(DATASET CONTENT begins)

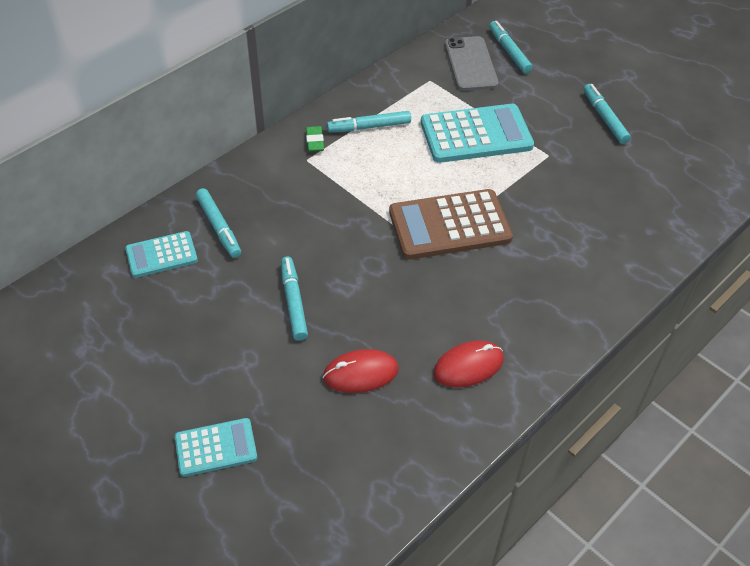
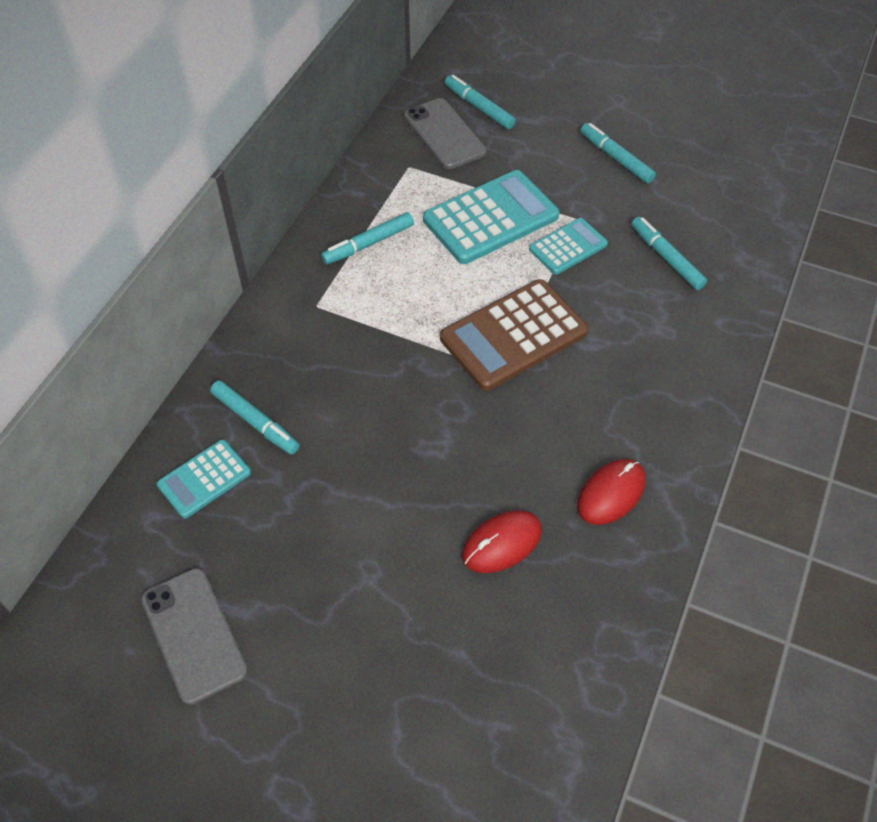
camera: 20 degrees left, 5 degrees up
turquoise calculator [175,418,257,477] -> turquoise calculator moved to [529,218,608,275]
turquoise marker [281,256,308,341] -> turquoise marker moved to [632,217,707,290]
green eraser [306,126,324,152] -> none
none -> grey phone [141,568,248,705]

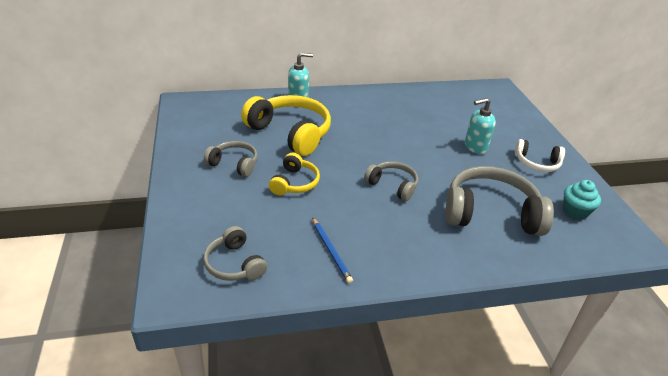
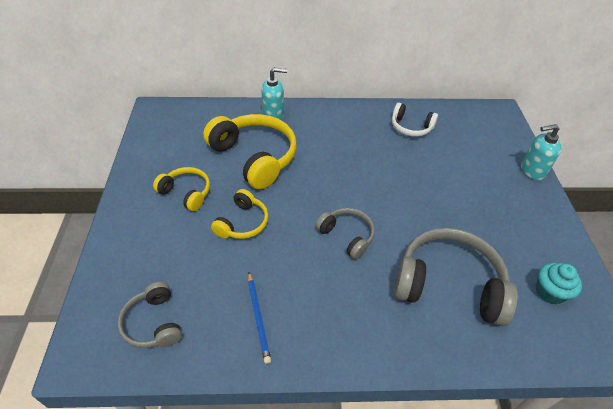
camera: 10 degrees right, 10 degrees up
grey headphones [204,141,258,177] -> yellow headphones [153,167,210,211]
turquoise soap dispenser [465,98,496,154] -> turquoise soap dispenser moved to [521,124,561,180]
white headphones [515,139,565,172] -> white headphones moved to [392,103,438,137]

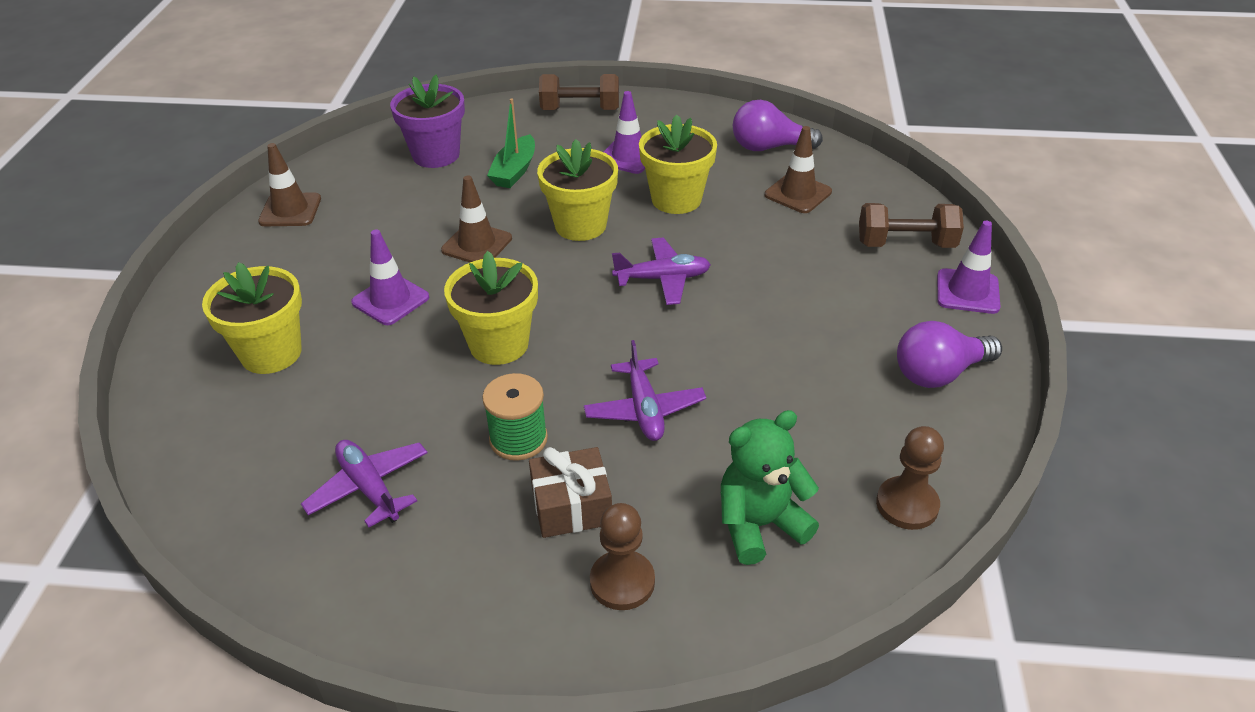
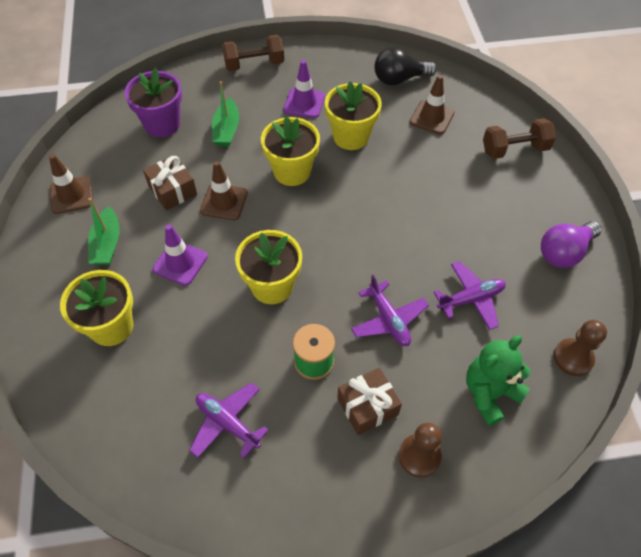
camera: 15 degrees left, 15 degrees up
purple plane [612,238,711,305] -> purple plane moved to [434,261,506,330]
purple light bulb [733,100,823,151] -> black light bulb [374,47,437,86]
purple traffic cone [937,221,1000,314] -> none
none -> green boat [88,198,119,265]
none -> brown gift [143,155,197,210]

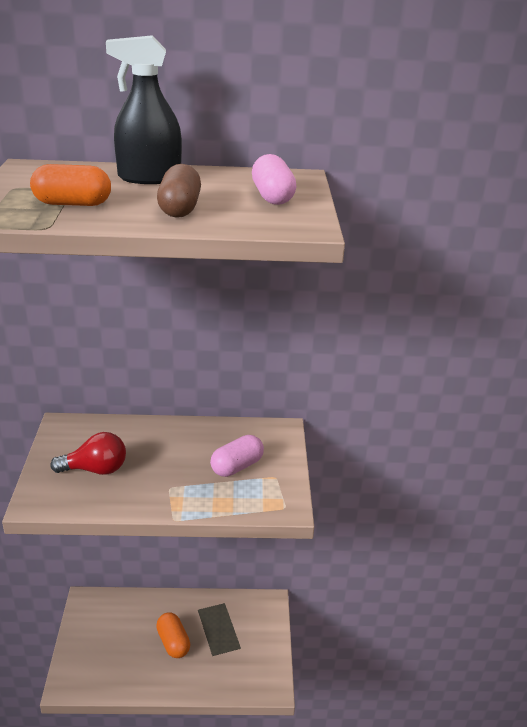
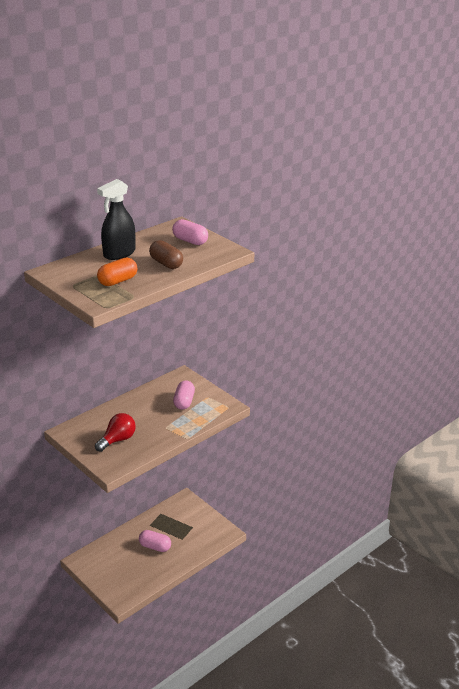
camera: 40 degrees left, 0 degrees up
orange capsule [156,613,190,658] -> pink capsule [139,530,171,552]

(DATASET CONTENT ends)
(DATASET CONTENT begins)

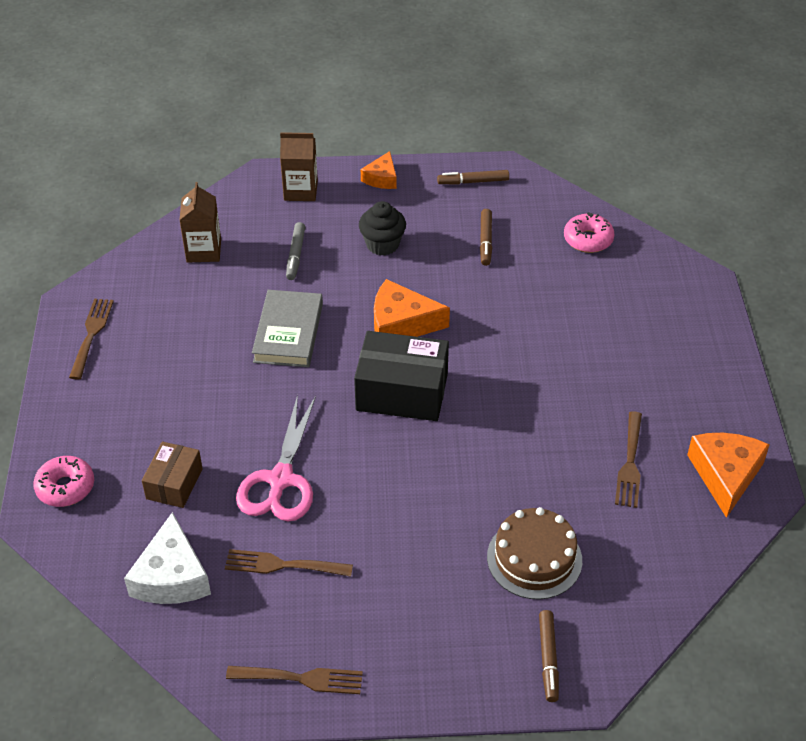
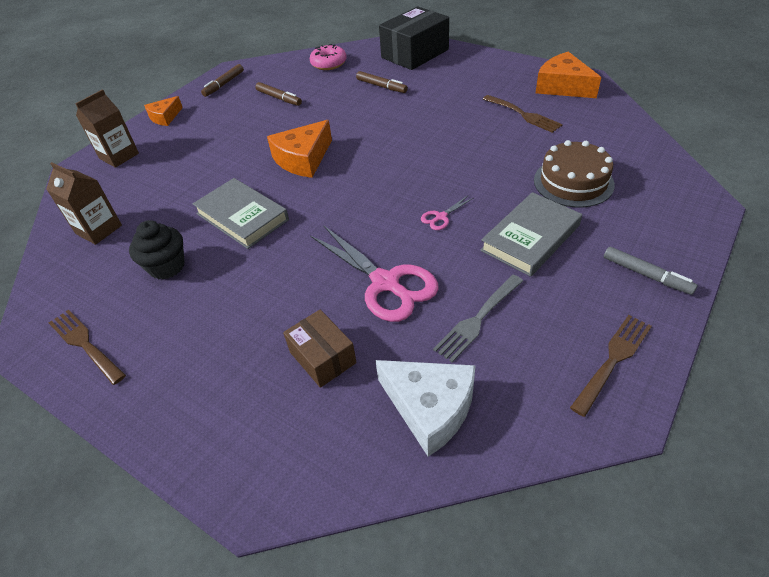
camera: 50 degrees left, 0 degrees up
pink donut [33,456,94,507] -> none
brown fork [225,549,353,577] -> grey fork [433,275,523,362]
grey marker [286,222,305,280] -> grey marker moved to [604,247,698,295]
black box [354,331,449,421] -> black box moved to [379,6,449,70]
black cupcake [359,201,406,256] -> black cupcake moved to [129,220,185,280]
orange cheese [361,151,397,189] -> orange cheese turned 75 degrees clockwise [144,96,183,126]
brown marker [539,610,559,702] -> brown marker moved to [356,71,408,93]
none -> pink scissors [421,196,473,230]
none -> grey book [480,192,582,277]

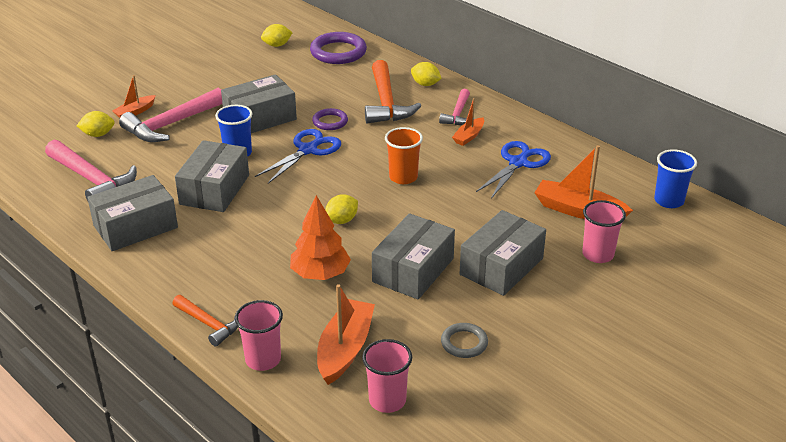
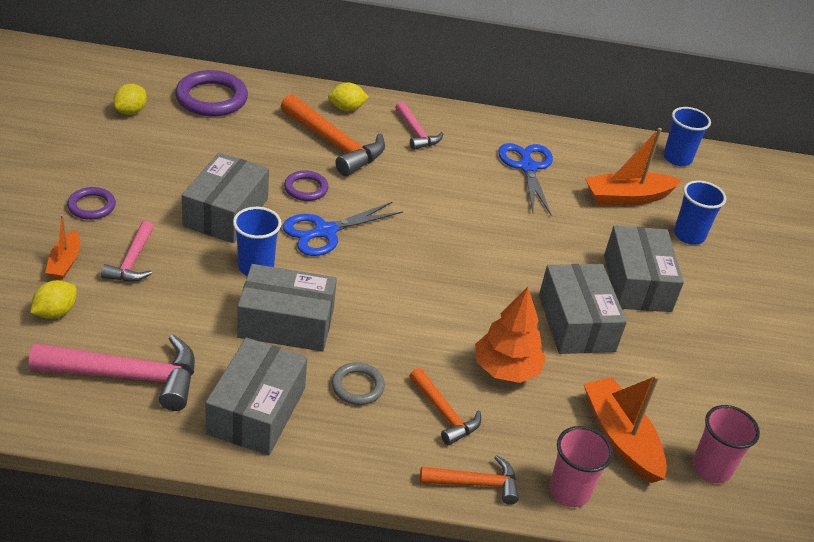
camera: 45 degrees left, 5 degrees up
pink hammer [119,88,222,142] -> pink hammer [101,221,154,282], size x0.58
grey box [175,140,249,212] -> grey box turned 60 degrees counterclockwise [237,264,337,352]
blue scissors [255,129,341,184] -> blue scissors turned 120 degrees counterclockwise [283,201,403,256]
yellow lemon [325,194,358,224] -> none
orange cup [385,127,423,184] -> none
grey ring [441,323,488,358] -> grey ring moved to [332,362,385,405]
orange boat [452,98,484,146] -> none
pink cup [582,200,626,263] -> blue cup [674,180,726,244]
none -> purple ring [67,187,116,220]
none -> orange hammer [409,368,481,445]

(DATASET CONTENT ends)

● WHAT YOU ARE ASKED TO DO: Above are the records. Copy the lines beginning at the one that has "grey ring [441,323,488,358]" and ending with the one that has "none -> orange hammer [409,368,481,445]", unchanged.

● TASK RESPONSE:
grey ring [441,323,488,358] -> grey ring moved to [332,362,385,405]
orange boat [452,98,484,146] -> none
pink cup [582,200,626,263] -> blue cup [674,180,726,244]
none -> purple ring [67,187,116,220]
none -> orange hammer [409,368,481,445]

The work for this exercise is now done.